Extracted entries
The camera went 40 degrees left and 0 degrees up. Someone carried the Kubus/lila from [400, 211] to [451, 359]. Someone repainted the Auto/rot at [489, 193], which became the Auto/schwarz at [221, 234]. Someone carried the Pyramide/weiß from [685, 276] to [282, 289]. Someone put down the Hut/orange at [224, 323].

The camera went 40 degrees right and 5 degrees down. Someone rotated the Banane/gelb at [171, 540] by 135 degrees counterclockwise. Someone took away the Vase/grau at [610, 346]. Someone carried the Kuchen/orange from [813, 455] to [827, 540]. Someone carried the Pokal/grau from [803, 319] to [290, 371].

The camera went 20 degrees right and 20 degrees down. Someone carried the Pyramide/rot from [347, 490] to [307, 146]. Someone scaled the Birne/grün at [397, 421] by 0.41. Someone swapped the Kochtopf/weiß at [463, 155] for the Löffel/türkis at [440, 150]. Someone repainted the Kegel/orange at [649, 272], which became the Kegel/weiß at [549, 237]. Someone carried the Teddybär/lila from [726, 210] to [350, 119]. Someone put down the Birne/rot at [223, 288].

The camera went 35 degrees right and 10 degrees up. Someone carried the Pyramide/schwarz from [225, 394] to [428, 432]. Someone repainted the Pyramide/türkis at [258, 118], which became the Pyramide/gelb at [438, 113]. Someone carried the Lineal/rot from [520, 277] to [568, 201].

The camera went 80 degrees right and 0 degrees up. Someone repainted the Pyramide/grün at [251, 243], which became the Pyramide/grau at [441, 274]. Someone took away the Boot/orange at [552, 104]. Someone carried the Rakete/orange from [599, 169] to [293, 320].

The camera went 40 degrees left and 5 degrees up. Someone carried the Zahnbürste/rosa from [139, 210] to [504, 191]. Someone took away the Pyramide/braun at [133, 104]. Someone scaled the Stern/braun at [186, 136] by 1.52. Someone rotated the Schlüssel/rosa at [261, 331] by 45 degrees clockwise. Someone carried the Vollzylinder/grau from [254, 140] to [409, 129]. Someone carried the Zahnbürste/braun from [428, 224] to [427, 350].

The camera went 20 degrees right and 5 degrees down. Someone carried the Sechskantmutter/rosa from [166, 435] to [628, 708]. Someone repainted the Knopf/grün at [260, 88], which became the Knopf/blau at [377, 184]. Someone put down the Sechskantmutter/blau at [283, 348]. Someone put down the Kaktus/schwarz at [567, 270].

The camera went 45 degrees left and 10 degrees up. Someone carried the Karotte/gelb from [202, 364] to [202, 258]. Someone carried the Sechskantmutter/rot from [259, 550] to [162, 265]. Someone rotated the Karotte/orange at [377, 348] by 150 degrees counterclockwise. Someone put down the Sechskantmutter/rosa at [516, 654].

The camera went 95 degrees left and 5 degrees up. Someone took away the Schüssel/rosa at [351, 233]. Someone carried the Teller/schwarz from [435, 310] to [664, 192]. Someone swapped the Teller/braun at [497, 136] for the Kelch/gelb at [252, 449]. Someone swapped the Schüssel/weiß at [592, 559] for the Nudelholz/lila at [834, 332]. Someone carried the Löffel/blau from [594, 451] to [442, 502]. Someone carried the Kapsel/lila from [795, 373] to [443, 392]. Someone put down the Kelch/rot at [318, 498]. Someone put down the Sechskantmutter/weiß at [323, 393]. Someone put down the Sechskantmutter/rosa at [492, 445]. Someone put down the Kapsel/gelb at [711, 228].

Requirement
Please return every line from the material above where the string "türkis" occurs.

Finished task
The camera went 20 degrees right and 20 degrees down. Someone carried the Pyramide/rot from [347, 490] to [307, 146]. Someone scaled the Birne/grün at [397, 421] by 0.41. Someone swapped the Kochtopf/weiß at [463, 155] for the Löffel/türkis at [440, 150]. Someone repainted the Kegel/orange at [649, 272], which became the Kegel/weiß at [549, 237]. Someone carried the Teddybär/lila from [726, 210] to [350, 119]. Someone put down the Birne/rot at [223, 288].
The camera went 35 degrees right and 10 degrees up. Someone carried the Pyramide/schwarz from [225, 394] to [428, 432]. Someone repainted the Pyramide/türkis at [258, 118], which became the Pyramide/gelb at [438, 113]. Someone carried the Lineal/rot from [520, 277] to [568, 201].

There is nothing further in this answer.